> **Your goal**: In the copy you make of the entries, no picture should appear, and every word must match.

> **Provided entries**:
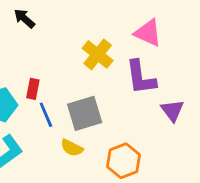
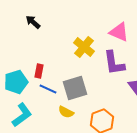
blue line: (46, 115) -> (48, 89), turned -42

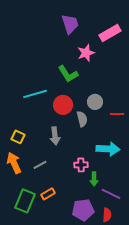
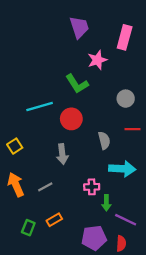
pink rectangle: (110, 33) -> (125, 37), turned -45
gray circle: (95, 102) -> (126, 99), moved
gray semicircle: (82, 119) -> (104, 140), moved
yellow square: (18, 137) -> (15, 146), moved, turned 32
green rectangle: (25, 201) -> (28, 228), size x0.6

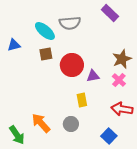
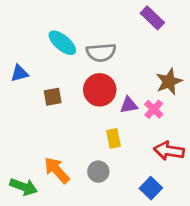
gray semicircle: (70, 23) -> (101, 52), moved
blue triangle: (14, 45) -> (19, 73), moved
brown square: (46, 54) -> (53, 97), moved
pink cross: (119, 80) -> (154, 109), moved
green arrow: (17, 135) -> (24, 187), turned -36

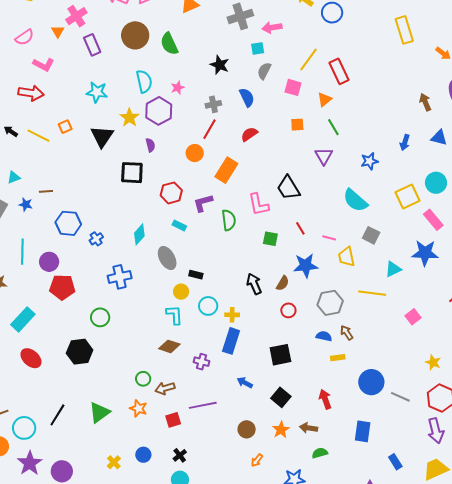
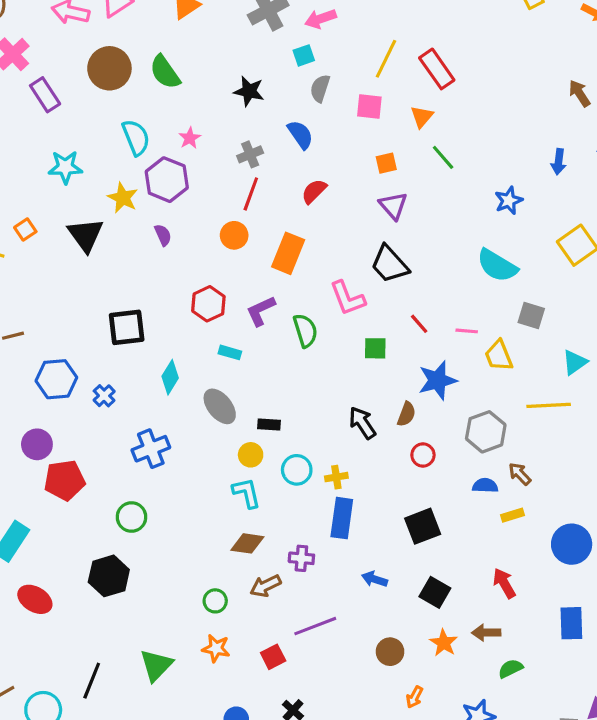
purple triangle: (324, 156) -> (393, 206), moved
black square: (132, 173) -> (127, 327), moved
brown arrow: (165, 388) -> (266, 586), moved

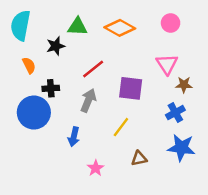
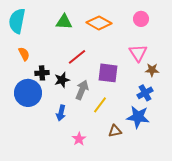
black star: (56, 46) -> (62, 80), moved
gray arrow: (88, 100) -> (82, 90), moved
blue star: (181, 148) -> (138, 117), moved

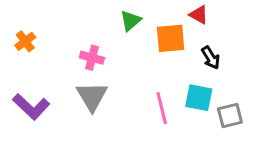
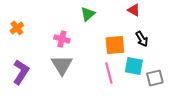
orange square: (171, 38) -> (115, 45), moved
purple L-shape: (31, 107) -> (21, 72), turned -100

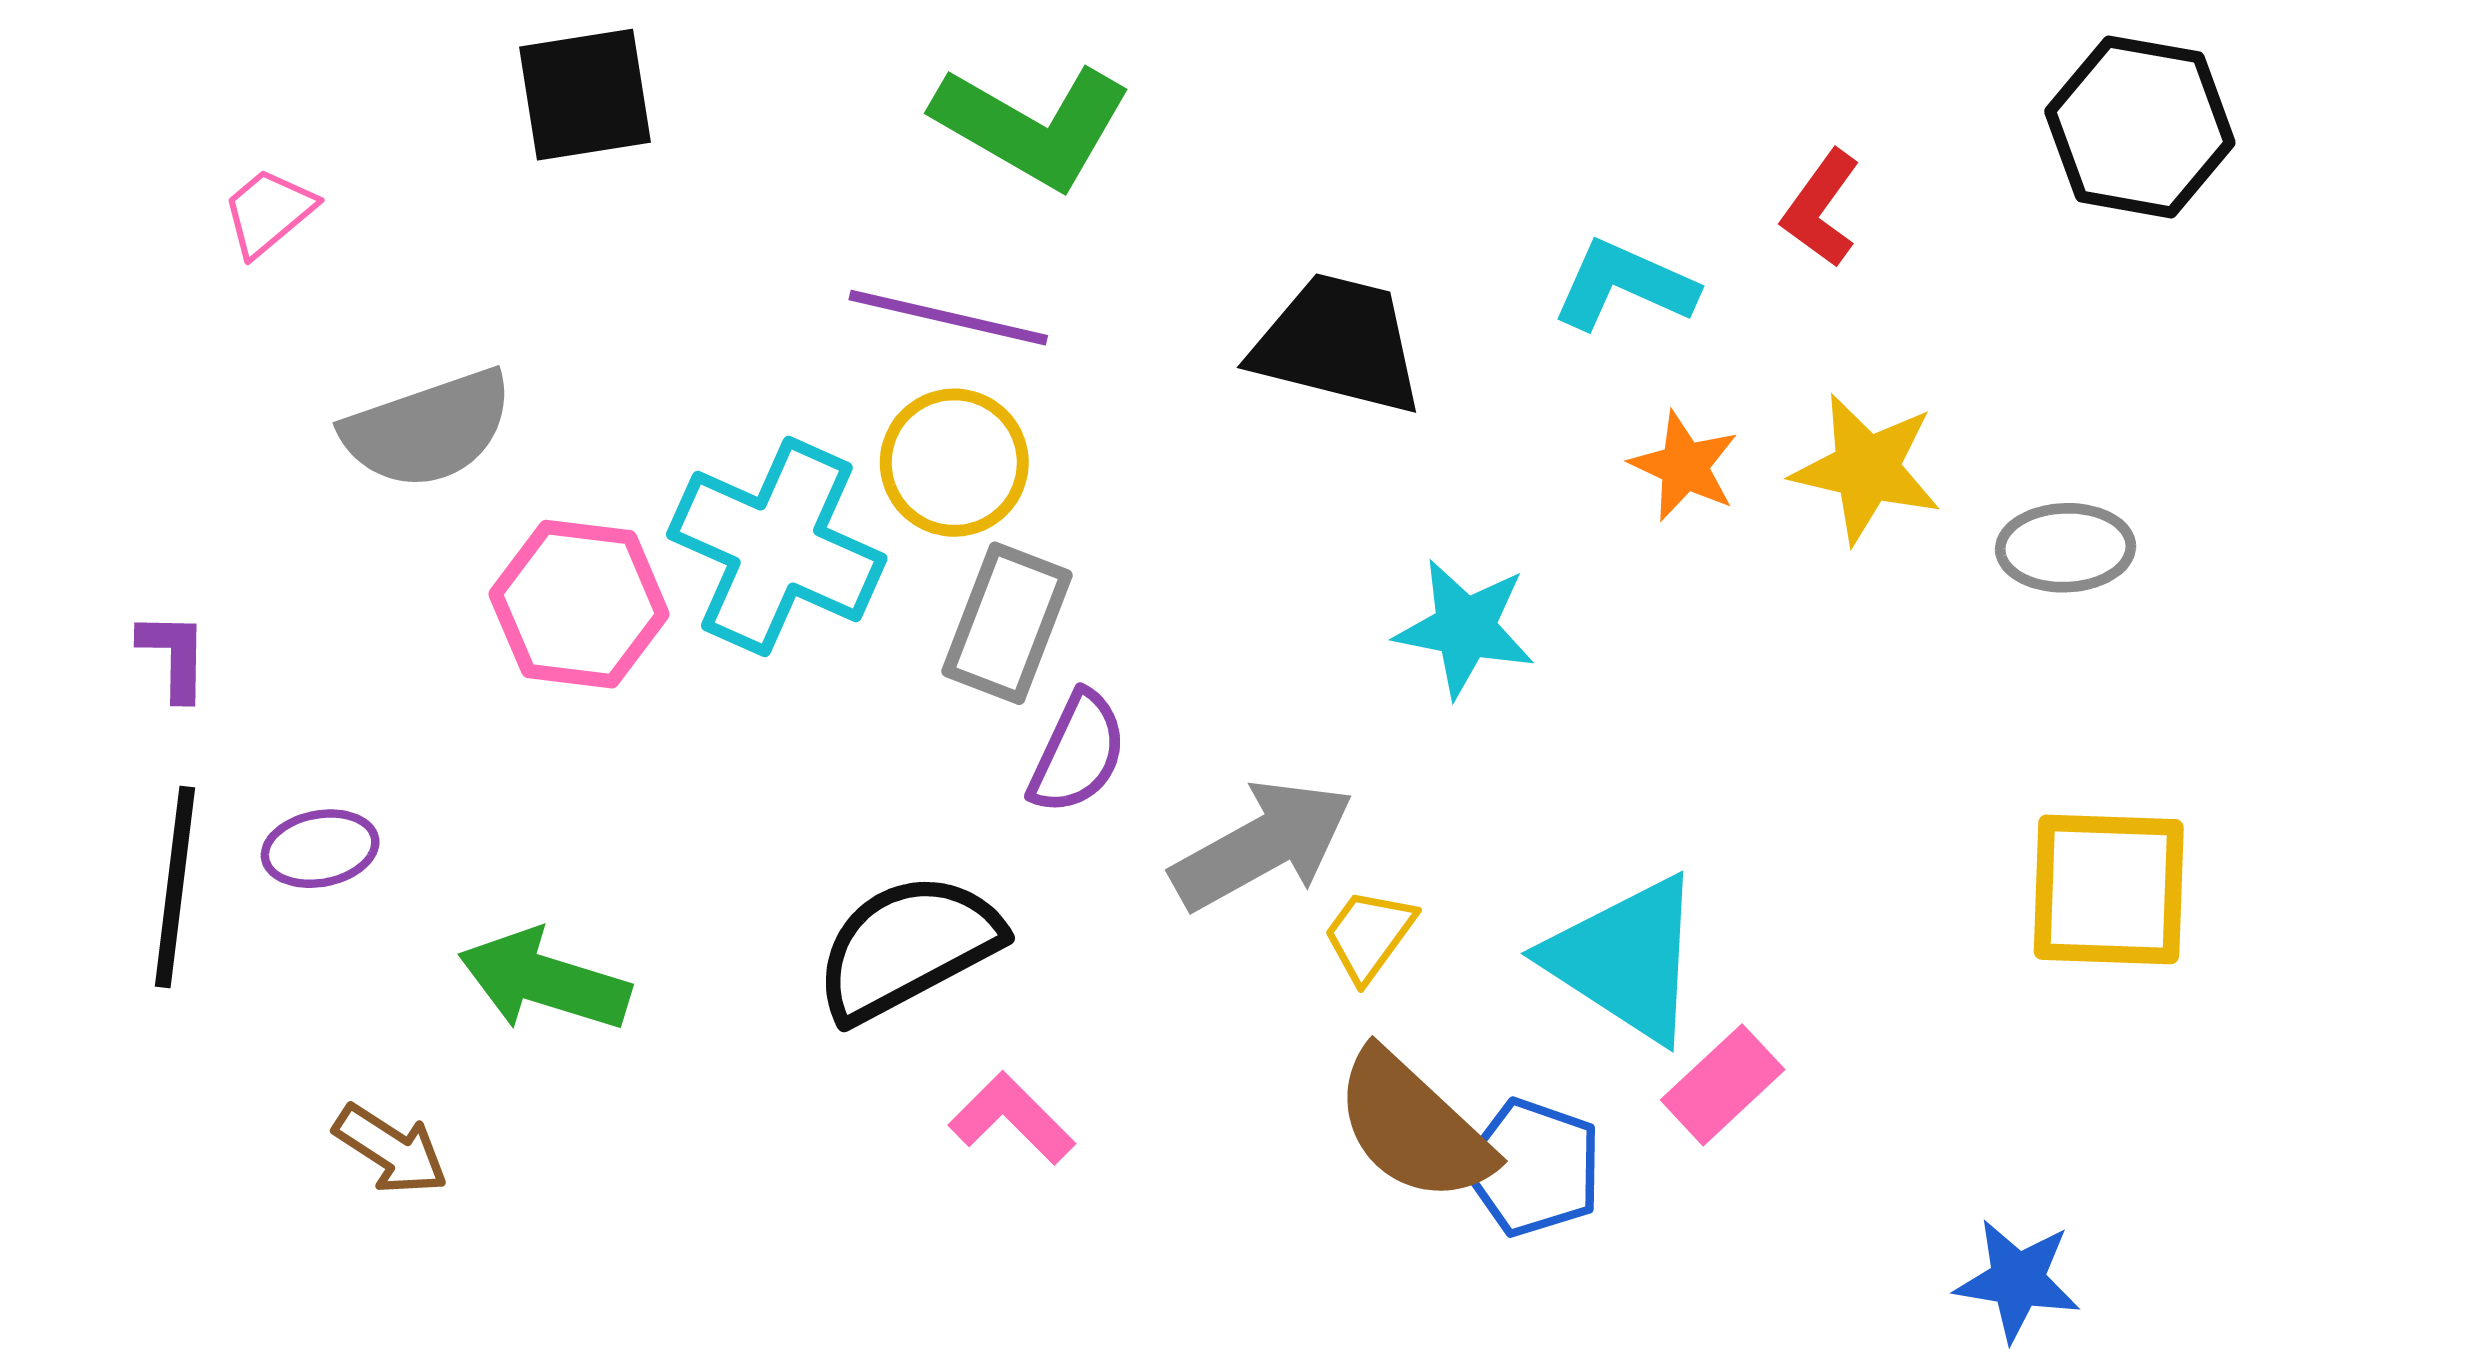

> **Answer to this task**:
blue line: (46, 115) -> (48, 89), turned -42

pink rectangle: (110, 33) -> (125, 37), turned -45
gray circle: (95, 102) -> (126, 99), moved
gray semicircle: (82, 119) -> (104, 140), moved
yellow square: (18, 137) -> (15, 146), moved, turned 32
green rectangle: (25, 201) -> (28, 228), size x0.6

gray semicircle: (70, 23) -> (101, 52), moved
blue triangle: (14, 45) -> (19, 73), moved
brown square: (46, 54) -> (53, 97), moved
pink cross: (119, 80) -> (154, 109), moved
green arrow: (17, 135) -> (24, 187), turned -36

purple triangle: (324, 156) -> (393, 206), moved
black square: (132, 173) -> (127, 327), moved
brown arrow: (165, 388) -> (266, 586), moved

black star: (56, 46) -> (62, 80), moved
gray arrow: (88, 100) -> (82, 90), moved
blue star: (181, 148) -> (138, 117), moved

orange square: (171, 38) -> (115, 45), moved
purple L-shape: (31, 107) -> (21, 72), turned -100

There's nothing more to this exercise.